EXERCISE AIM »
Among the entries that follow, find every line with the word "turquoise" and copy it.

SUPPLIED INFORMATION »
════════════════
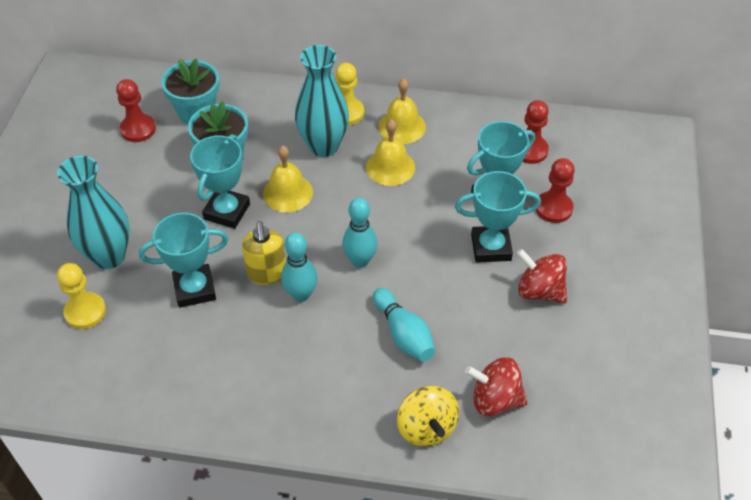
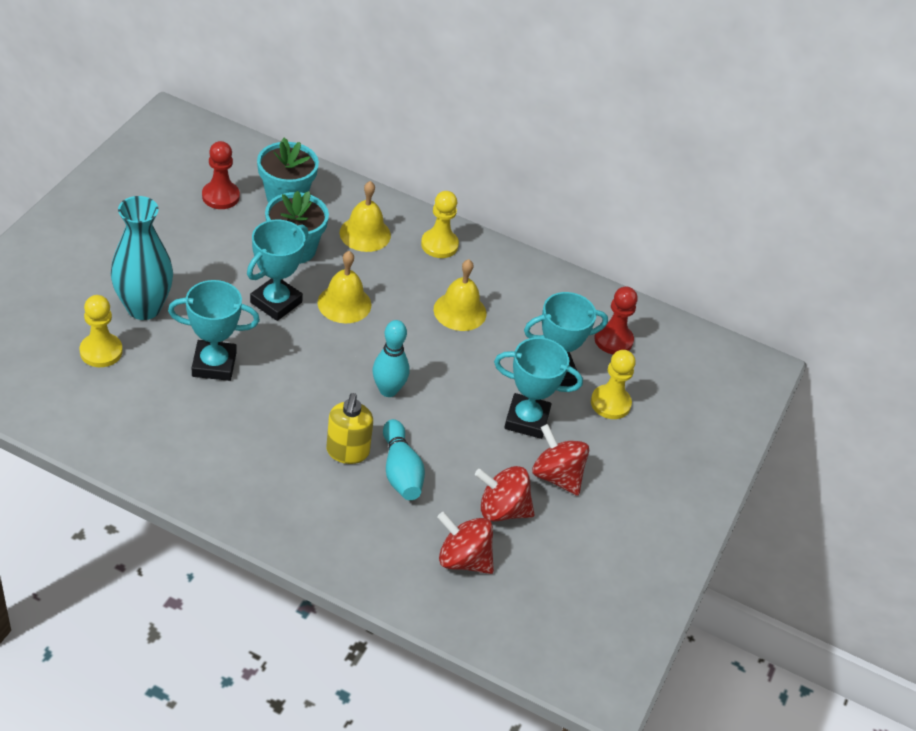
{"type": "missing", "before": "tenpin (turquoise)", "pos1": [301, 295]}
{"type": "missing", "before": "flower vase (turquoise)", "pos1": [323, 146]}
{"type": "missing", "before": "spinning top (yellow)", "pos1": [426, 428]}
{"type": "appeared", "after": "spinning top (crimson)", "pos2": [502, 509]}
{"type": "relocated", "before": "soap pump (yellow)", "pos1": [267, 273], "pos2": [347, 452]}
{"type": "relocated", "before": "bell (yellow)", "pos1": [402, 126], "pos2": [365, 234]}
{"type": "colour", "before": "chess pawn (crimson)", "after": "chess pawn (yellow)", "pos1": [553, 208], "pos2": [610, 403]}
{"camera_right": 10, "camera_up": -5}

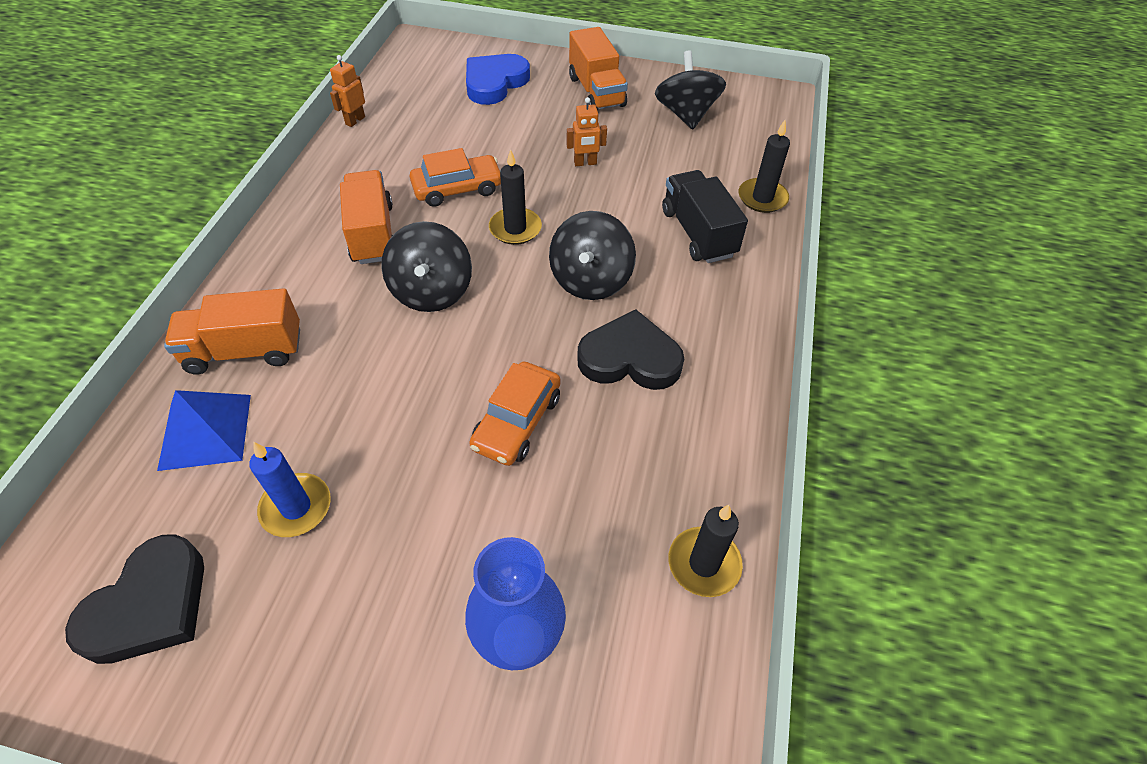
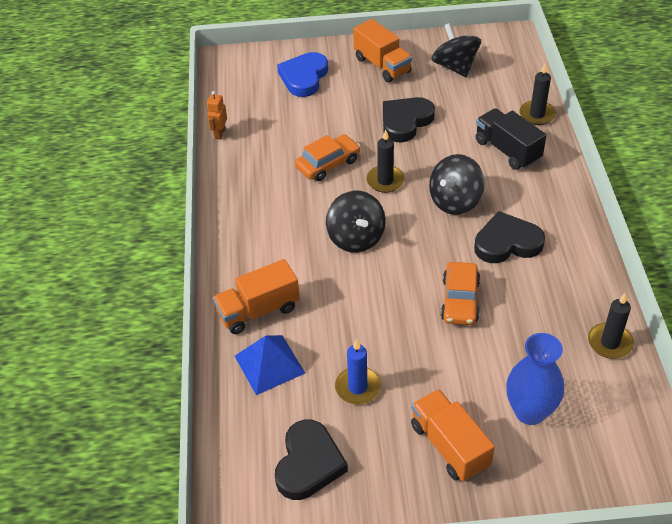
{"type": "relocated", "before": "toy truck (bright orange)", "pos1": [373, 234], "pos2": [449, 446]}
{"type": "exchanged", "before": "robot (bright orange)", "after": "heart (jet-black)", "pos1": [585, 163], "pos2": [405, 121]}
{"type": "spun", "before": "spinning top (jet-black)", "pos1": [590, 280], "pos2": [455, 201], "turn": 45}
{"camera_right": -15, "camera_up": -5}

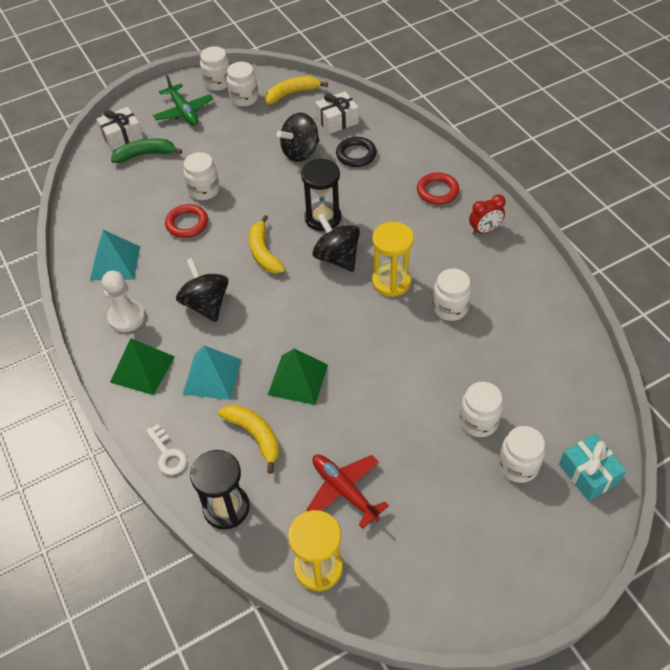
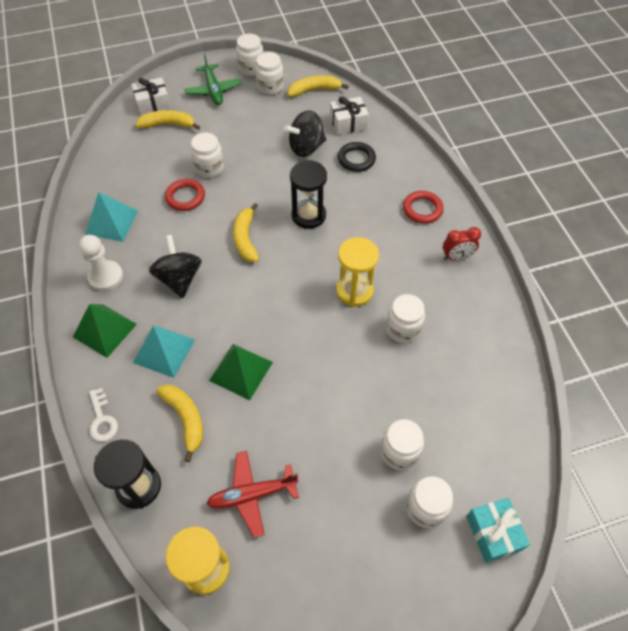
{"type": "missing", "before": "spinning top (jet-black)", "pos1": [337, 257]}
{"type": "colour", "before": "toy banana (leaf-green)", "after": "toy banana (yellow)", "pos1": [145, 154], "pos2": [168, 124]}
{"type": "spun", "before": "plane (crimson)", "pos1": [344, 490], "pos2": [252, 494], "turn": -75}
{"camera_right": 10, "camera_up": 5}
════════════════
WRITTEN ANSWER »
{"type": "missing", "before": "tenpin (turquoise)", "pos1": [301, 295]}
{"type": "missing", "before": "flower vase (turquoise)", "pos1": [323, 146]}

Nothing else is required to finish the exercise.